As soon as the line containing "green hat: none = 0 -> [472,209,541,278] = 1" appears, copy it and every following line word for word until the records end.

BEGIN

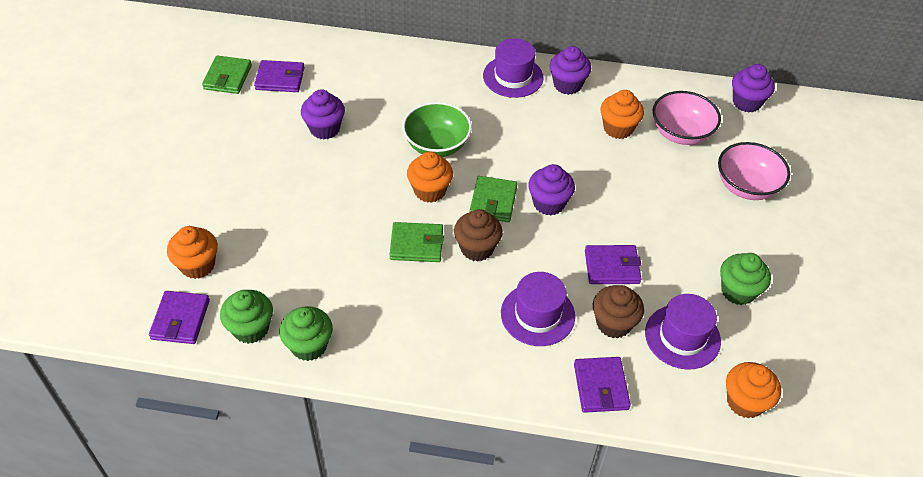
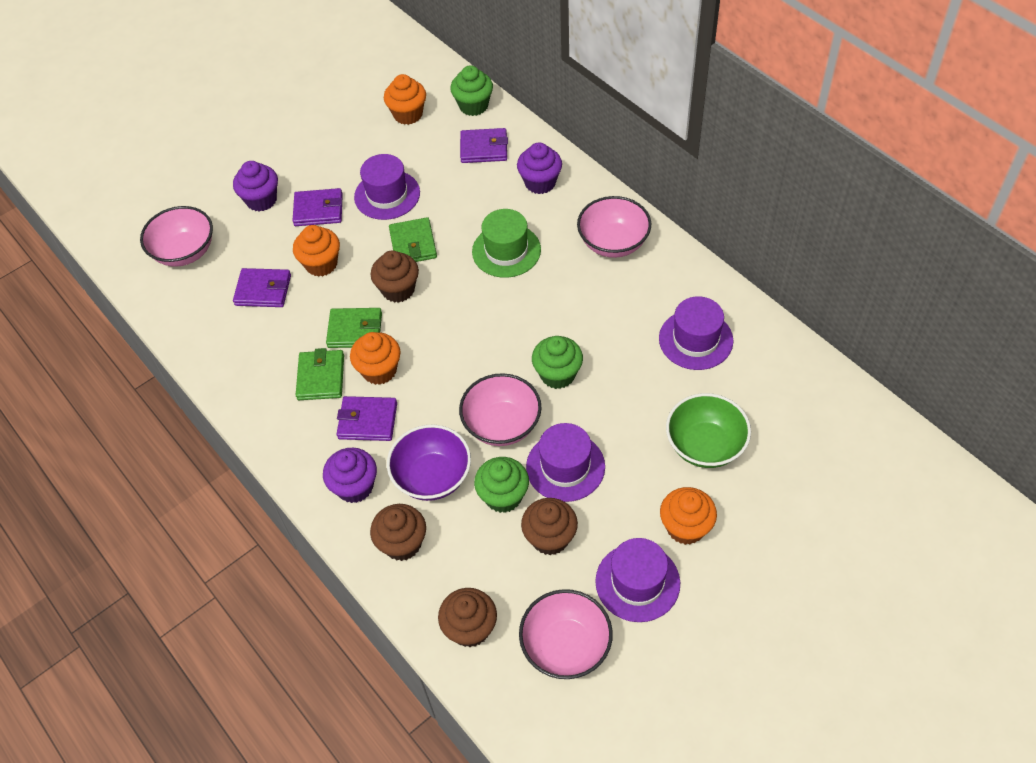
brown cupcake: [454,209,503,262] [593,285,644,338] = 2 -> [370,504,426,561] [371,250,419,303] [438,588,497,647] [521,498,578,555] = 4
green hat: none = 0 -> [472,209,541,278] = 1
pink bowl: [653,91,721,145] [718,142,790,200] = 2 -> [140,206,213,267] [459,373,541,446] [519,589,613,679] [577,196,651,258] = 4
purple bowl: none = 0 -> [387,424,471,501] = 1
purple cupcake: [301,89,345,139] [528,164,575,216] [550,46,591,95] [732,64,775,112] = 4 -> [233,161,278,212] [323,448,377,503] [517,143,562,194] = 3
purple hat: [483,38,544,98] [501,272,575,346] [645,294,721,370] = 3 -> [354,154,420,220] [526,423,605,502] [595,538,680,622] [659,296,734,370] = 4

END

RESULT
green hat: none = 0 -> [472,209,541,278] = 1
pink bowl: [653,91,721,145] [718,142,790,200] = 2 -> [140,206,213,267] [459,373,541,446] [519,589,613,679] [577,196,651,258] = 4
purple bowl: none = 0 -> [387,424,471,501] = 1
purple cupcake: [301,89,345,139] [528,164,575,216] [550,46,591,95] [732,64,775,112] = 4 -> [233,161,278,212] [323,448,377,503] [517,143,562,194] = 3
purple hat: [483,38,544,98] [501,272,575,346] [645,294,721,370] = 3 -> [354,154,420,220] [526,423,605,502] [595,538,680,622] [659,296,734,370] = 4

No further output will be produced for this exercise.